** Opening DATA FOR THIS TASK block **
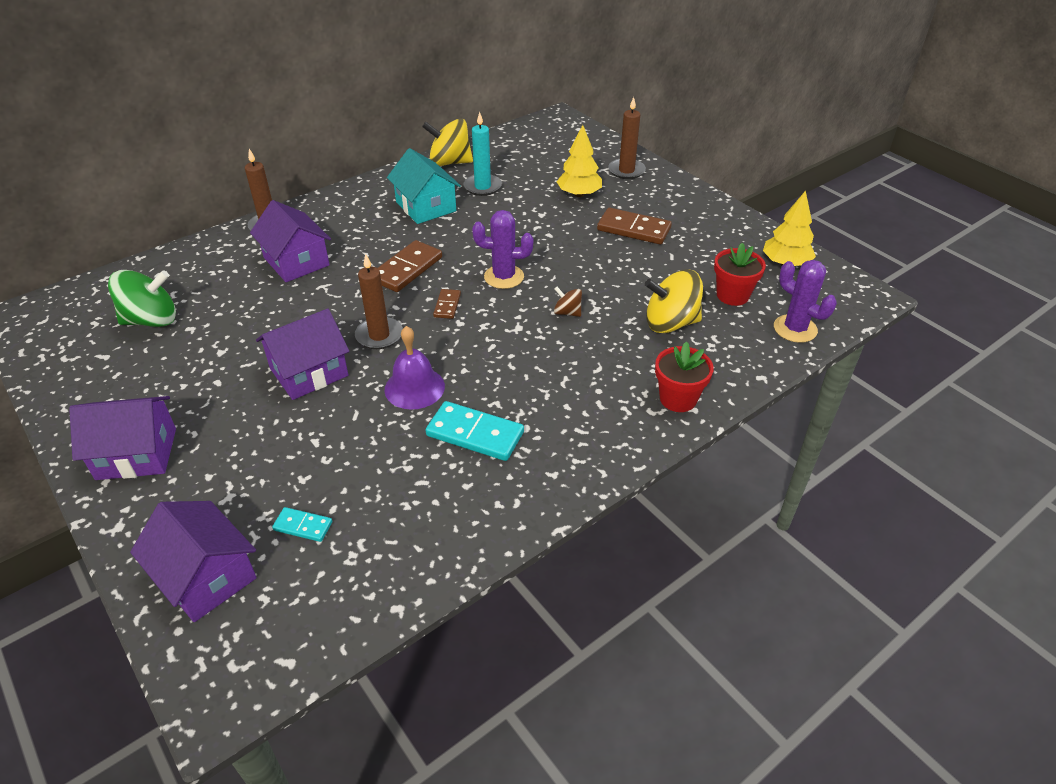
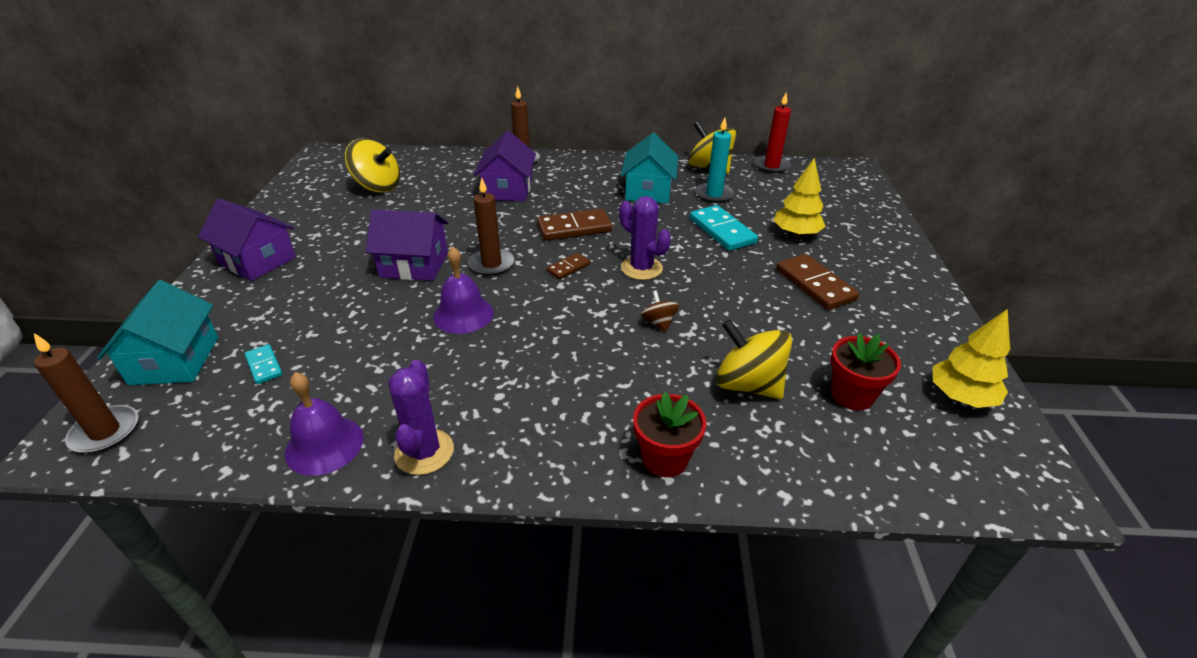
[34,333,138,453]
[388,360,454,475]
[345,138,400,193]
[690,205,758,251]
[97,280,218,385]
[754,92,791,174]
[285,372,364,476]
** Closing DATA FOR THIS TASK block **
**ACTIVITY**
The reply should reproduce every entry above word for word and contain no pictures.

**PROBLEM SOLUTION**
[34,333,138,453]
[388,360,454,475]
[345,138,400,193]
[690,205,758,251]
[97,280,218,385]
[754,92,791,174]
[285,372,364,476]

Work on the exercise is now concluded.